REQUIREMENT »
Each entry is to be repeated word for word, and the images are to be dropped.

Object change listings
=== Section Start ===
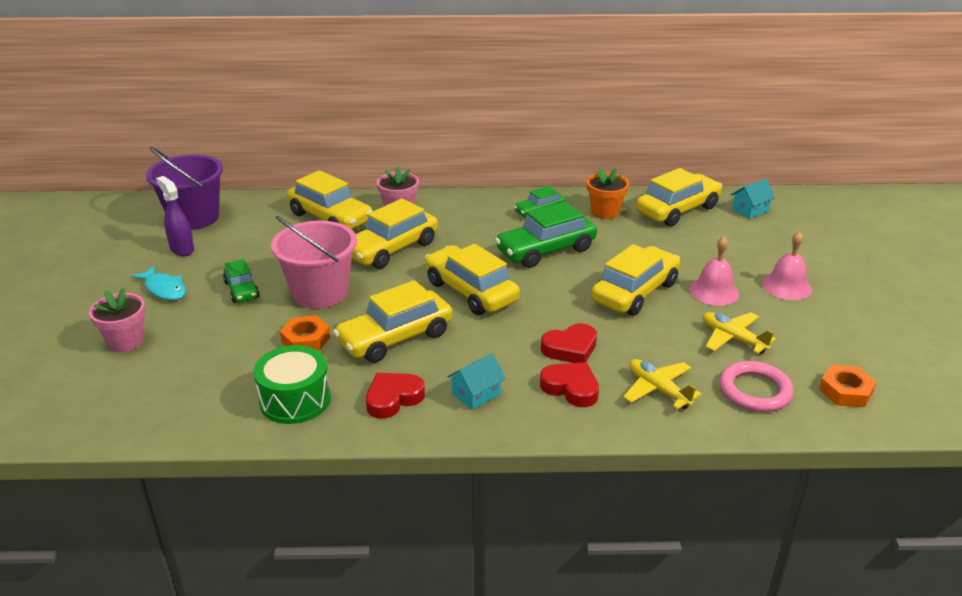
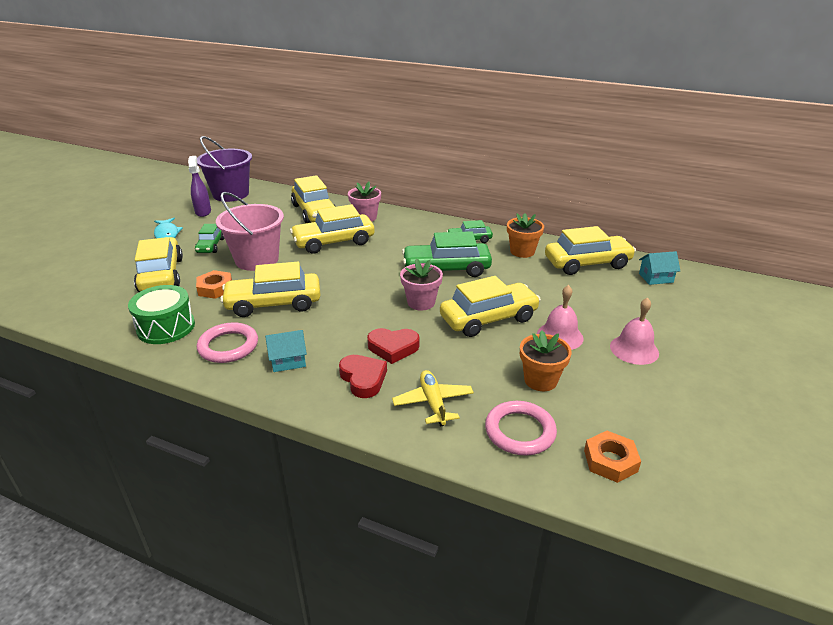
camera: 25 degrees right, 0 degrees up
(126, 341) = (111, 260): pink flower pot -> pink flower pot (421, 302)
(393, 398) = (228, 346): red heart -> pink ring
(471, 291) = (359, 285): yellow car -> yellow car (161, 275)
(733, 339) = (540, 380): yellow plane -> orange flower pot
=== Section End ===
ANSWER SPACE »
camera: 25 degrees right, 0 degrees up
(126, 341) = (111, 260): pink flower pot -> pink flower pot (421, 302)
(393, 398) = (228, 346): red heart -> pink ring
(471, 291) = (359, 285): yellow car -> yellow car (161, 275)
(733, 339) = (540, 380): yellow plane -> orange flower pot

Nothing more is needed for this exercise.